• **Work to be completed**: Find every line in the data that contains the word "brown". Return each of those lines.

• **The records**:

***

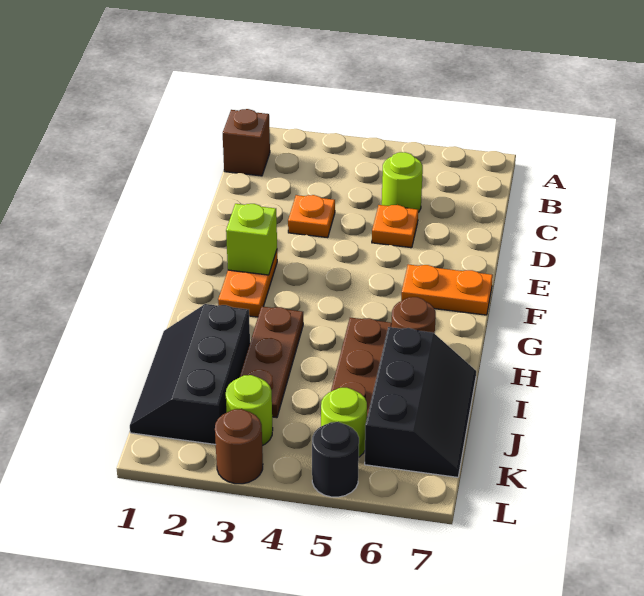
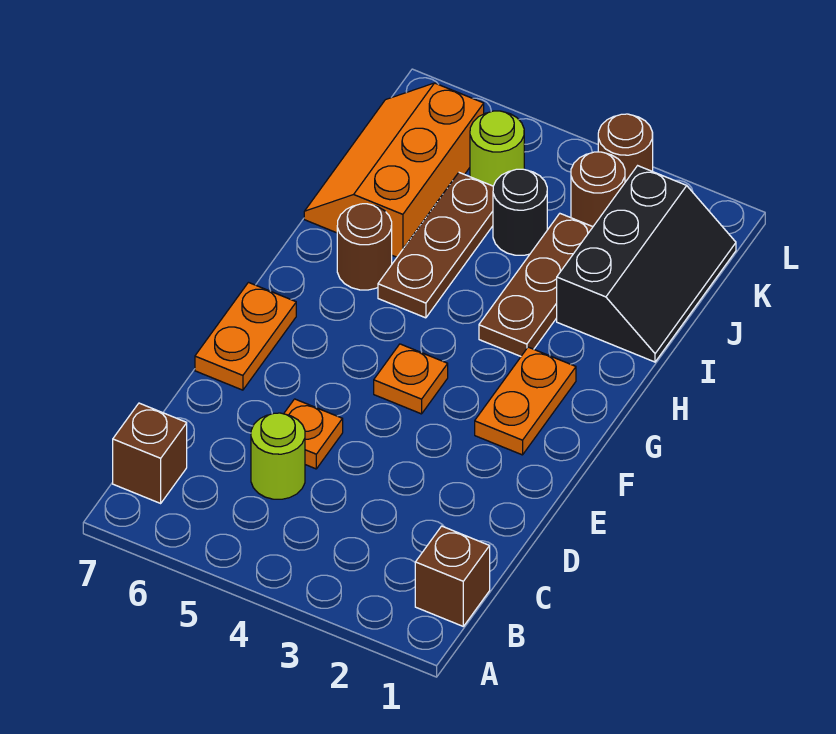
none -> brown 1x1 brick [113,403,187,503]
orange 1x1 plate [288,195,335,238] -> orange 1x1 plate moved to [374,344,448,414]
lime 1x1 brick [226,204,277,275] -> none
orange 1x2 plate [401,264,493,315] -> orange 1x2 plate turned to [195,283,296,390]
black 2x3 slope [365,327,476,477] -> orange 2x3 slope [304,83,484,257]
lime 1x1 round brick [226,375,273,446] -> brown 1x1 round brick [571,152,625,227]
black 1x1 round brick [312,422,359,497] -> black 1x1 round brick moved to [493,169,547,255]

***

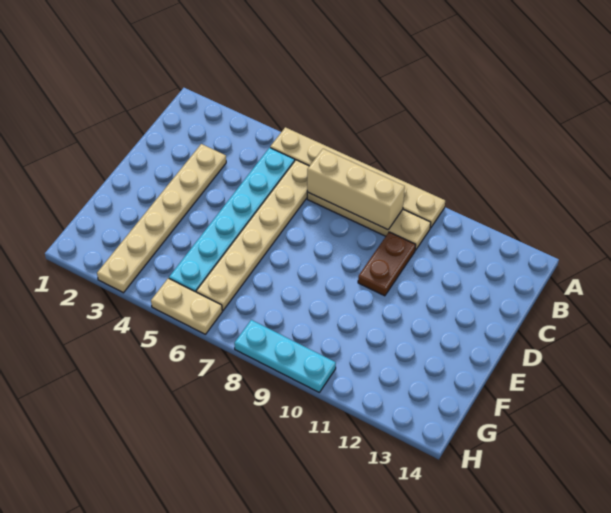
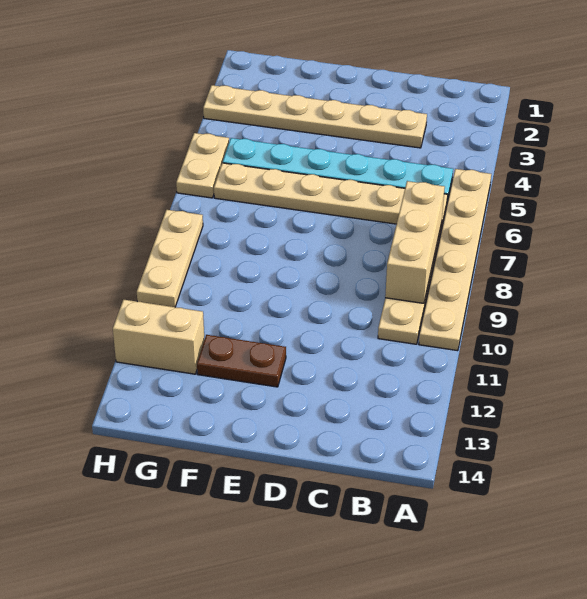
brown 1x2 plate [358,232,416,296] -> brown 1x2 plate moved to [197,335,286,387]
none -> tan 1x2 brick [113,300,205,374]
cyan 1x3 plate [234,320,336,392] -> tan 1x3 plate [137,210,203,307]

***

• **Written response**:
none -> brown 1x1 brick [113,403,187,503]
lime 1x1 round brick [226,375,273,446] -> brown 1x1 round brick [571,152,625,227]
brown 1x2 plate [358,232,416,296] -> brown 1x2 plate moved to [197,335,286,387]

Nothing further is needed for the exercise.